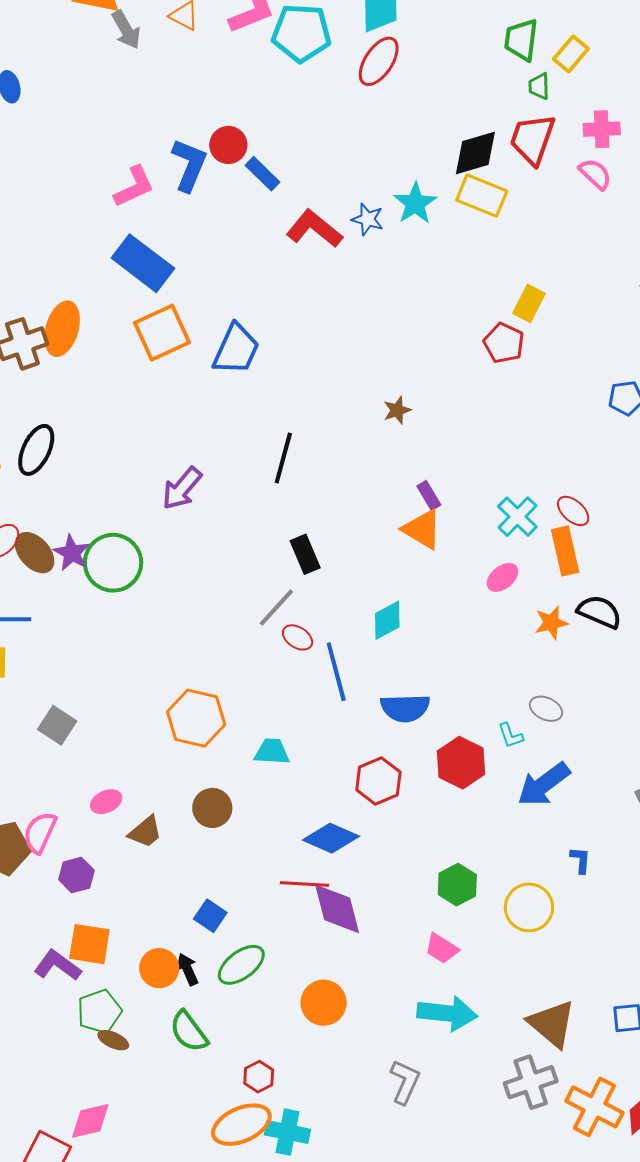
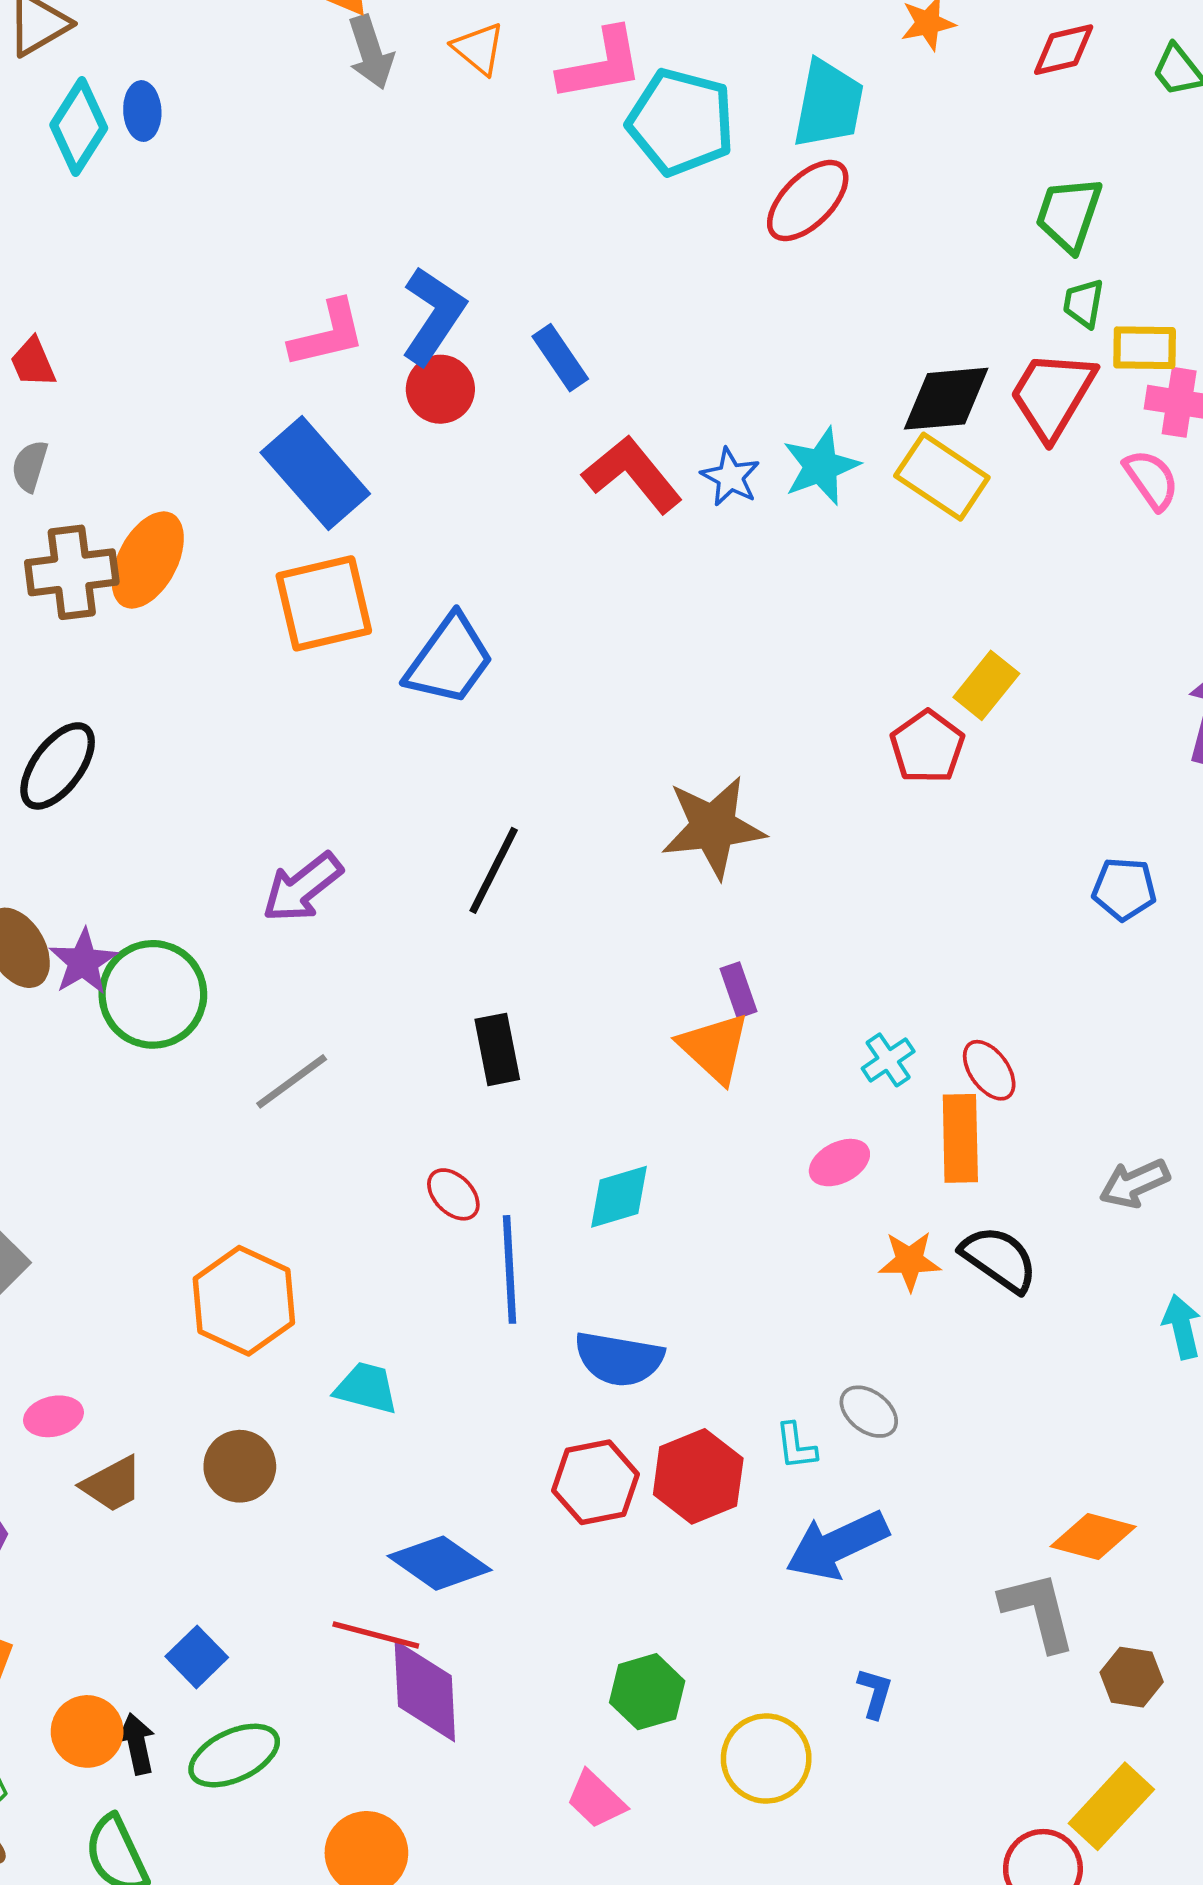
yellow rectangle: (571, 54) -> (1145, 348), moved, turned 39
red circle: (228, 145) -> (440, 389), moved
brown star: (397, 410) -> (713, 827), size x2.0
cyan cross: (517, 517) -> (888, 1060), size x0.7
gray line: (276, 607) -> (292, 1081), moved
red hexagon: (378, 781) -> (595, 1482), moved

- [EXERCISE BRIEF]
Across all lines of the data above, count those that contain the word "size", giving the number without further comment.

- [SOLUTION]
2